▶ [Stated task]
Extract each line from the items below that contains the string "kern".

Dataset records
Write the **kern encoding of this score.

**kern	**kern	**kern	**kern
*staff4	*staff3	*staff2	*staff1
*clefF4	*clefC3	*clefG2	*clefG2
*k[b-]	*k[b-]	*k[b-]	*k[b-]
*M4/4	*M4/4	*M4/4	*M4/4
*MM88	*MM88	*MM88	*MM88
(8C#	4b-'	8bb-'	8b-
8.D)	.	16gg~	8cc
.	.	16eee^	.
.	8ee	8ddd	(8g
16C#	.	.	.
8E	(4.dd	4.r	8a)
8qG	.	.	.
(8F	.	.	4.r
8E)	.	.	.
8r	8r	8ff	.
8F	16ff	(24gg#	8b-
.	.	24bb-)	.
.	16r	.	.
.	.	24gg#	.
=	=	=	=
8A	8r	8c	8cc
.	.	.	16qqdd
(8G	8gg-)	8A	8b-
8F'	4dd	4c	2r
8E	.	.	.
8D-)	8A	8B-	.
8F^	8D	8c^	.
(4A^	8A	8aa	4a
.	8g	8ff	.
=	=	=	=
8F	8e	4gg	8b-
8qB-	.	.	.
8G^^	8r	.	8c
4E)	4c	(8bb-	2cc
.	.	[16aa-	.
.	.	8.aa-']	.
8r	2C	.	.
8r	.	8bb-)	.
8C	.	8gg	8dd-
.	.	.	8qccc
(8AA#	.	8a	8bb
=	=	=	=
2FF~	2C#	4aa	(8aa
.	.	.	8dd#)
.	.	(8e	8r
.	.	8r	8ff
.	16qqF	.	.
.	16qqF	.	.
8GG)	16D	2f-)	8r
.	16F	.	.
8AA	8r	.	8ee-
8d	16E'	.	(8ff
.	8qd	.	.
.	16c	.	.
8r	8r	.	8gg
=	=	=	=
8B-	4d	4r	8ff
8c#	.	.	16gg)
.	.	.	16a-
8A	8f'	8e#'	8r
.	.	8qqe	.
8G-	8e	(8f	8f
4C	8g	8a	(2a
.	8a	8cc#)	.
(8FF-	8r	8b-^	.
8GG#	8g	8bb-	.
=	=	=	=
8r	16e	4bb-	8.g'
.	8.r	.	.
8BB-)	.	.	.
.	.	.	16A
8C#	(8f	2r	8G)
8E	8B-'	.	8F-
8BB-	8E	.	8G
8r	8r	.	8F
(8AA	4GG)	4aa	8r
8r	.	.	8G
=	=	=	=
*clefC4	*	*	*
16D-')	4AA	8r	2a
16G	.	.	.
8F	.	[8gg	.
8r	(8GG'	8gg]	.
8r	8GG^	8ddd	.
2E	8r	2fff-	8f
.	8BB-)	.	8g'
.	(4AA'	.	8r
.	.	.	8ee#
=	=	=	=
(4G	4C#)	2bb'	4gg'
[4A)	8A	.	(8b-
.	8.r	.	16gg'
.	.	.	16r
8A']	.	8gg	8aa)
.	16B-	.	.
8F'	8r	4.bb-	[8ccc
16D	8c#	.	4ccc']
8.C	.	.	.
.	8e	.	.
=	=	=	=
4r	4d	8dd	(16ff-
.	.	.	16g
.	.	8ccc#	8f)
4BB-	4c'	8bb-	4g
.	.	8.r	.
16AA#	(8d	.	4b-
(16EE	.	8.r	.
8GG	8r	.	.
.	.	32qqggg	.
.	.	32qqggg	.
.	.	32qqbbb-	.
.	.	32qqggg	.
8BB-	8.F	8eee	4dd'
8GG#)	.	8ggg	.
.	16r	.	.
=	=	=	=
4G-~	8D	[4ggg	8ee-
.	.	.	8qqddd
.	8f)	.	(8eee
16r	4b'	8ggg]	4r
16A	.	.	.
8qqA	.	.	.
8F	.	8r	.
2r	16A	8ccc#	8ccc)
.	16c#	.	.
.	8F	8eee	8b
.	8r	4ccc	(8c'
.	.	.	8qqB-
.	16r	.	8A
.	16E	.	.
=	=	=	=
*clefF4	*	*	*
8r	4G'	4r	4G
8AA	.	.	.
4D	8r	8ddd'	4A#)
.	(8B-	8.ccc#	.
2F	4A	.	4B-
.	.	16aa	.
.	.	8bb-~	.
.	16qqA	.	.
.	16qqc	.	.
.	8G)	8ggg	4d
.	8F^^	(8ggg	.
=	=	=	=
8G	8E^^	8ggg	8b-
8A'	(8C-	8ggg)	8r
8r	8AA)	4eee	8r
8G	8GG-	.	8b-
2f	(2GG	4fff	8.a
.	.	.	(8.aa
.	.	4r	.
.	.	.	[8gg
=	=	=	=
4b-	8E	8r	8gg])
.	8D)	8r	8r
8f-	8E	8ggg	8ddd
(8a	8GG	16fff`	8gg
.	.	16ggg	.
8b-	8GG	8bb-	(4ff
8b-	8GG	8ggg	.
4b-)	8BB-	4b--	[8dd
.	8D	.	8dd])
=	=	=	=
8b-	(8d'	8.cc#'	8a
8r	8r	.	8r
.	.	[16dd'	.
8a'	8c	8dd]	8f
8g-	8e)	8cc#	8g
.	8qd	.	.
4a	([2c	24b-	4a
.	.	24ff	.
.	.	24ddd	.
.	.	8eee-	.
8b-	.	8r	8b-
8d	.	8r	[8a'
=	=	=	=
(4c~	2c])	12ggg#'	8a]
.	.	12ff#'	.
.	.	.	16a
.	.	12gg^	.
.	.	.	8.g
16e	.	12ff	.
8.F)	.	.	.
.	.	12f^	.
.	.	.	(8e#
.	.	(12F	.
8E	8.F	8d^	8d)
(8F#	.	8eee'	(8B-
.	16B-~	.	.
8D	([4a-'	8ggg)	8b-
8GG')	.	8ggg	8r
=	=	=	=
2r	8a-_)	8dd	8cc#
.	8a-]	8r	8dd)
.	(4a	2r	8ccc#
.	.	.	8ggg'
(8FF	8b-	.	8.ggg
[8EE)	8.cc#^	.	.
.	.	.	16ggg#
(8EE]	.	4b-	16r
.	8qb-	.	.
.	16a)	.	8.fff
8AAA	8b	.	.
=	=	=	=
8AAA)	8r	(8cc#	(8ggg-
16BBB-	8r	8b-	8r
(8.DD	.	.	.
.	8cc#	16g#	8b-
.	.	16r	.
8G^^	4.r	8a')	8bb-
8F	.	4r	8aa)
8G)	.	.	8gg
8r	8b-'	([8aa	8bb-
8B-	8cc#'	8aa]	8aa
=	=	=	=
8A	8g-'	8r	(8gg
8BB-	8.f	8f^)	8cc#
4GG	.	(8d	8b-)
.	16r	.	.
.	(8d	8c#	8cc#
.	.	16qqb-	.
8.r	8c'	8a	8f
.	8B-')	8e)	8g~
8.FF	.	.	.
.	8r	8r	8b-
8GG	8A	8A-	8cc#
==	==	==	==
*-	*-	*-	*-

▶ [Solved problem]
Write the **kern encoding of this score.
**kern	**kern	**kern	**kern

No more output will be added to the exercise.